(Frame-by-frame shape edits)
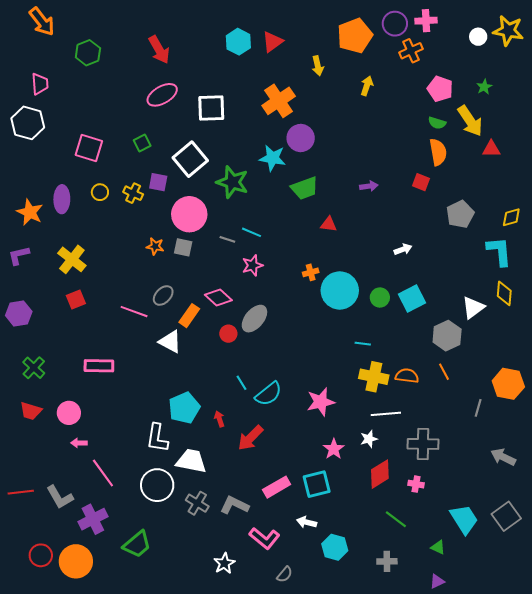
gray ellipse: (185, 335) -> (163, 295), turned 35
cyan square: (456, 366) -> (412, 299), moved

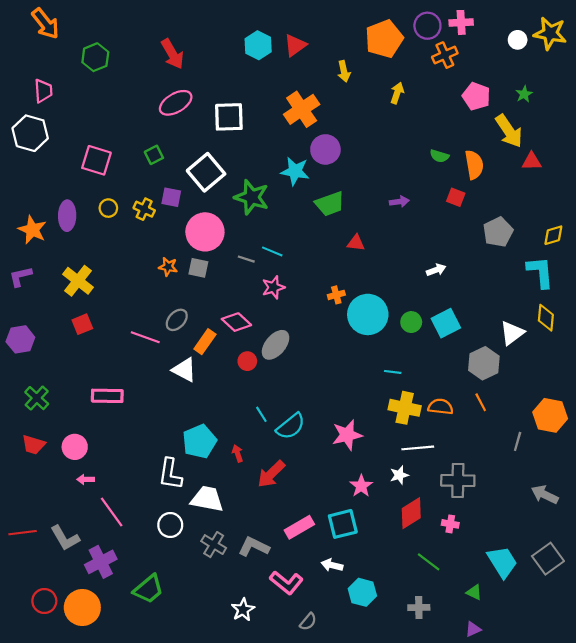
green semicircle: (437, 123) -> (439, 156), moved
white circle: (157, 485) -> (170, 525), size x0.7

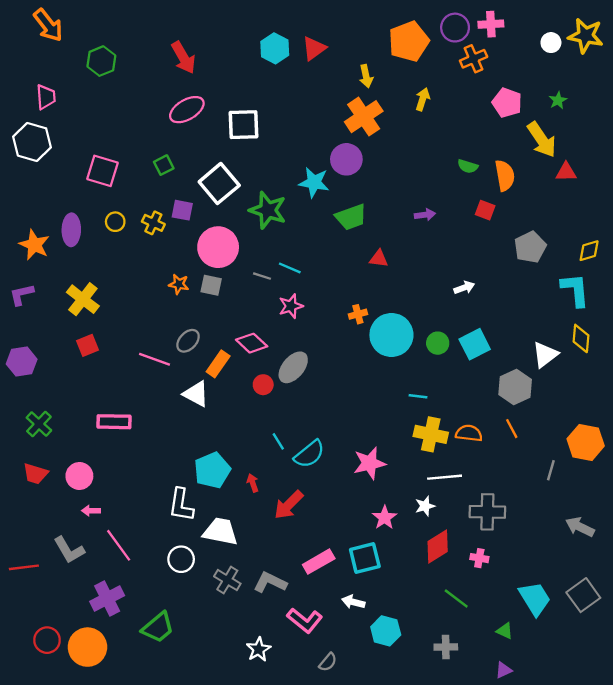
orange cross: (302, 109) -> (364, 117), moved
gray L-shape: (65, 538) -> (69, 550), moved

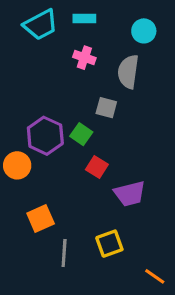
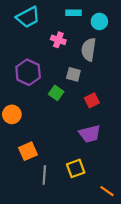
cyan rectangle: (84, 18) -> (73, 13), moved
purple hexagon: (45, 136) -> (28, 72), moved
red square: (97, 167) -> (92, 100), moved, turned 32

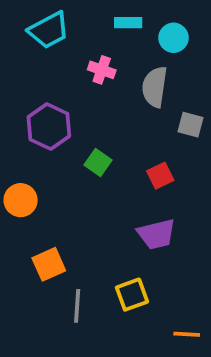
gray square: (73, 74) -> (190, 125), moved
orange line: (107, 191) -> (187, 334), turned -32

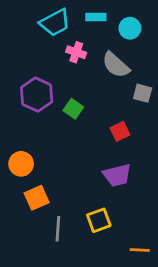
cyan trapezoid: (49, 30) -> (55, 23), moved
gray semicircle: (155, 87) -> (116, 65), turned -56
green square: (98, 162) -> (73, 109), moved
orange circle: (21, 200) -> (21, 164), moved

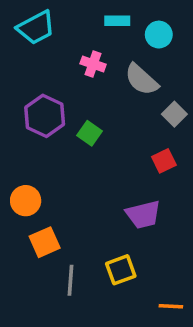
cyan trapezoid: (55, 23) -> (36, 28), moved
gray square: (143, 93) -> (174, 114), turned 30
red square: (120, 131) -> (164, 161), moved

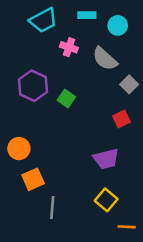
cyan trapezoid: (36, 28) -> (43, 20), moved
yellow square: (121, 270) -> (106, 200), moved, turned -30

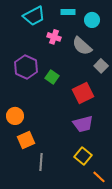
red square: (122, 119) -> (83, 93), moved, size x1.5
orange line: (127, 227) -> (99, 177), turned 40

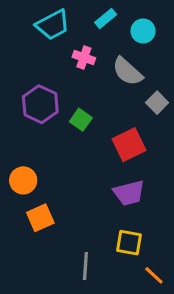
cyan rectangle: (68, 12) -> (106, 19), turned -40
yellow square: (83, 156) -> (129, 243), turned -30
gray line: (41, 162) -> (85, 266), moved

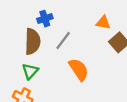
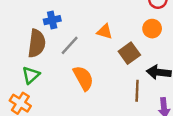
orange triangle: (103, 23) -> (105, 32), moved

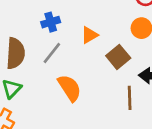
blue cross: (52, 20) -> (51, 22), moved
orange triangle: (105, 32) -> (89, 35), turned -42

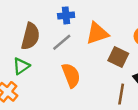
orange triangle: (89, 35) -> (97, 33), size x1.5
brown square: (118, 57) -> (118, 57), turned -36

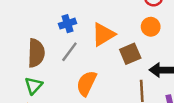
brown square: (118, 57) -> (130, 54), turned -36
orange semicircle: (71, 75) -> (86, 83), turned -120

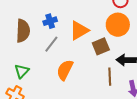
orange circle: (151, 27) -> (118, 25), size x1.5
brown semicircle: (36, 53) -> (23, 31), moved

==

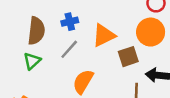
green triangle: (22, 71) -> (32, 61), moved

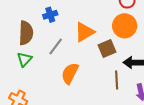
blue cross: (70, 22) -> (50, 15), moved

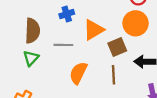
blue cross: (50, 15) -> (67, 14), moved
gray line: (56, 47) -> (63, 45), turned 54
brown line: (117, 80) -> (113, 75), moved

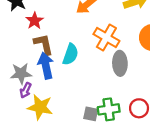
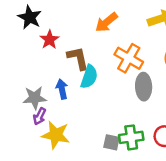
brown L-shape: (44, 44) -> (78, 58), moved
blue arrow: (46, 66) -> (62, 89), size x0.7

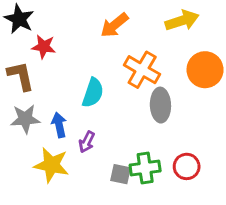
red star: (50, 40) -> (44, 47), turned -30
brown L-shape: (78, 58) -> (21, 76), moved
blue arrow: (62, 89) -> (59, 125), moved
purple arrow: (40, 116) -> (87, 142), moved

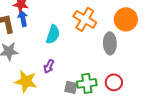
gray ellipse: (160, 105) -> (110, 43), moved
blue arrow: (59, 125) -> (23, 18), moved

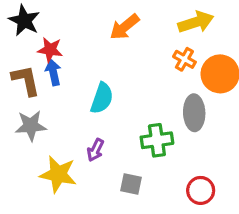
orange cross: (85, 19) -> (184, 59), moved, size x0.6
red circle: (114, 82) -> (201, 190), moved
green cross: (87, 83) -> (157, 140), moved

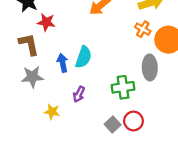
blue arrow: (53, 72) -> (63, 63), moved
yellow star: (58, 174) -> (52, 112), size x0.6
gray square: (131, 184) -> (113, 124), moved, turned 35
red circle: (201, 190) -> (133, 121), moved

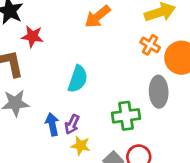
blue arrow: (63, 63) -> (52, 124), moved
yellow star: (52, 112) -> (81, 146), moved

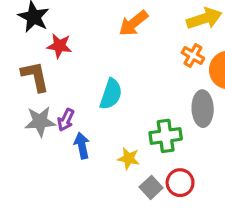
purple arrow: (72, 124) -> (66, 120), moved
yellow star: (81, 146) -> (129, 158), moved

**Problem to solve**
Output exactly those lines of the data above that run from the line with "gray line: (41, 162) -> (85, 266), moved" up to and including the line with "orange semicircle: (71, 75)". No pictures go in.

**Answer below**
gray line: (41, 162) -> (85, 266), moved

orange triangle: (103, 23) -> (105, 32), moved

blue cross: (52, 20) -> (51, 22), moved
orange triangle: (105, 32) -> (89, 35), turned -42

orange triangle: (89, 35) -> (97, 33), size x1.5
brown square: (118, 57) -> (118, 57), turned -36

brown square: (118, 57) -> (130, 54), turned -36
orange semicircle: (71, 75) -> (86, 83), turned -120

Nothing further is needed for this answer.